■ TASK DIRECTIONS: There is material below. Print exactly the lines starting at the line with "orange diamond: (446, 402)" and ending at the line with "pink triangle: (480, 636)", ends included, and no others.

■ RECORDS FOR PROCESSING:
▬▬▬▬▬▬▬▬▬▬

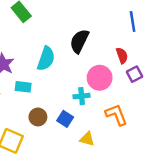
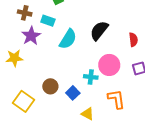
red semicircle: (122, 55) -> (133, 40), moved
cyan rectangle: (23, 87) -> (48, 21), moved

▬▬▬▬▬▬▬▬▬▬

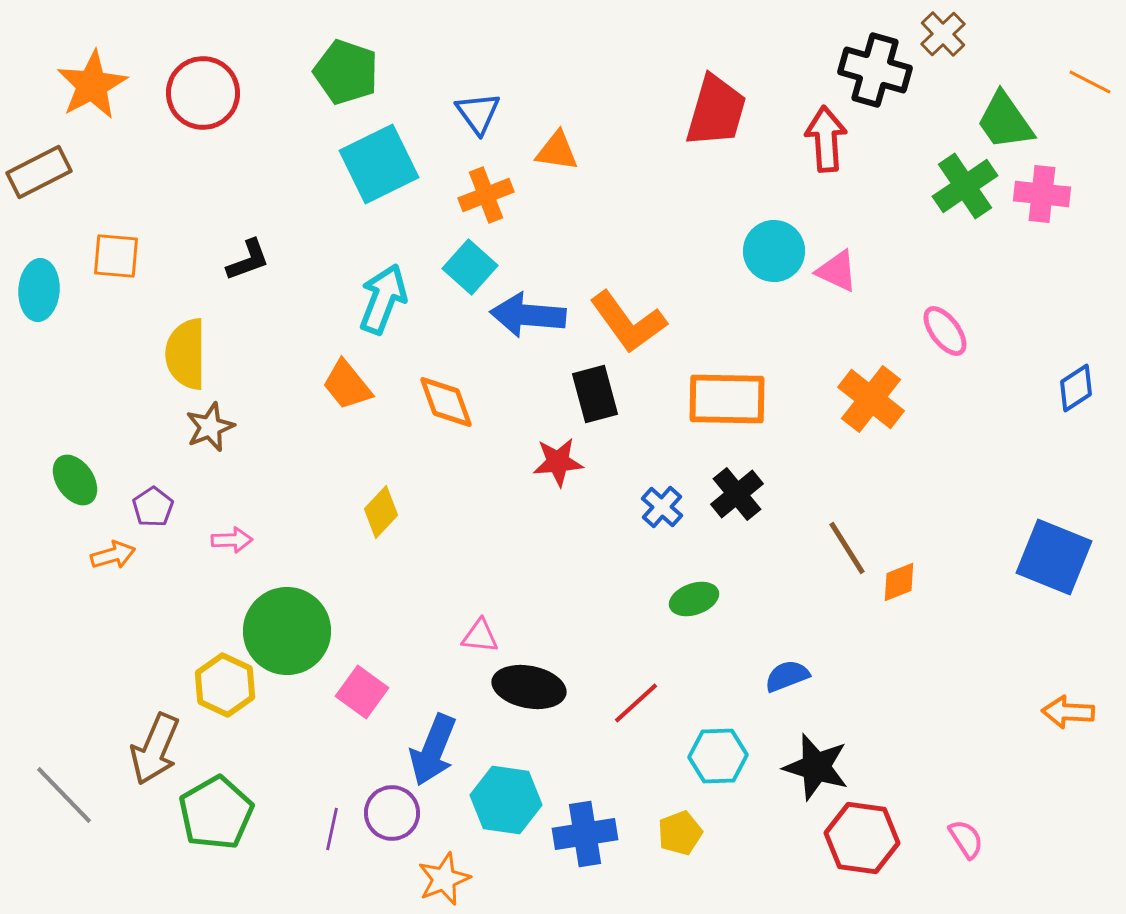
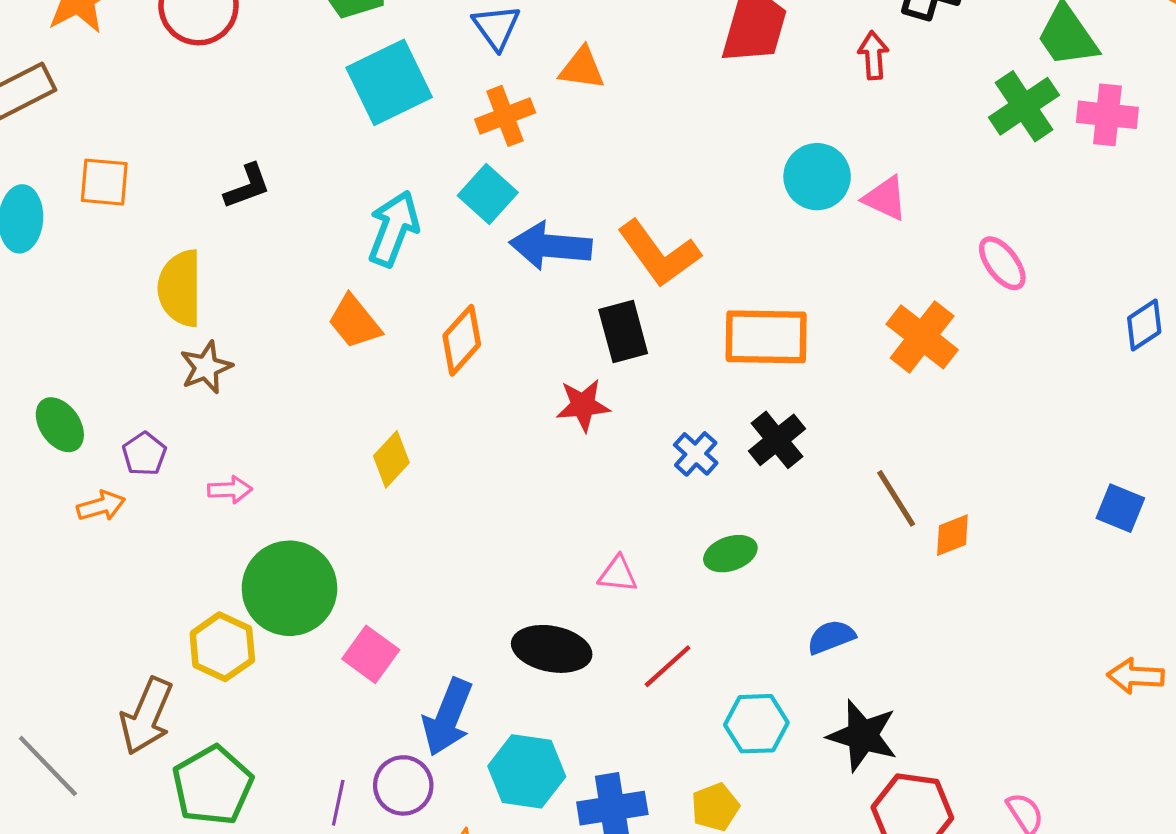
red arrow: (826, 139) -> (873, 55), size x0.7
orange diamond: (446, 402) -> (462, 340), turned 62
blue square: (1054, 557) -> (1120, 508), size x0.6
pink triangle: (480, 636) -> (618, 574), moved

▬▬▬▬▬▬▬▬▬▬

■ SOLUTION TO THE EXERCISE:
orange diamond: (446, 402) -> (462, 340), turned 62
blue square: (1054, 557) -> (1120, 508), size x0.6
pink triangle: (480, 636) -> (618, 574), moved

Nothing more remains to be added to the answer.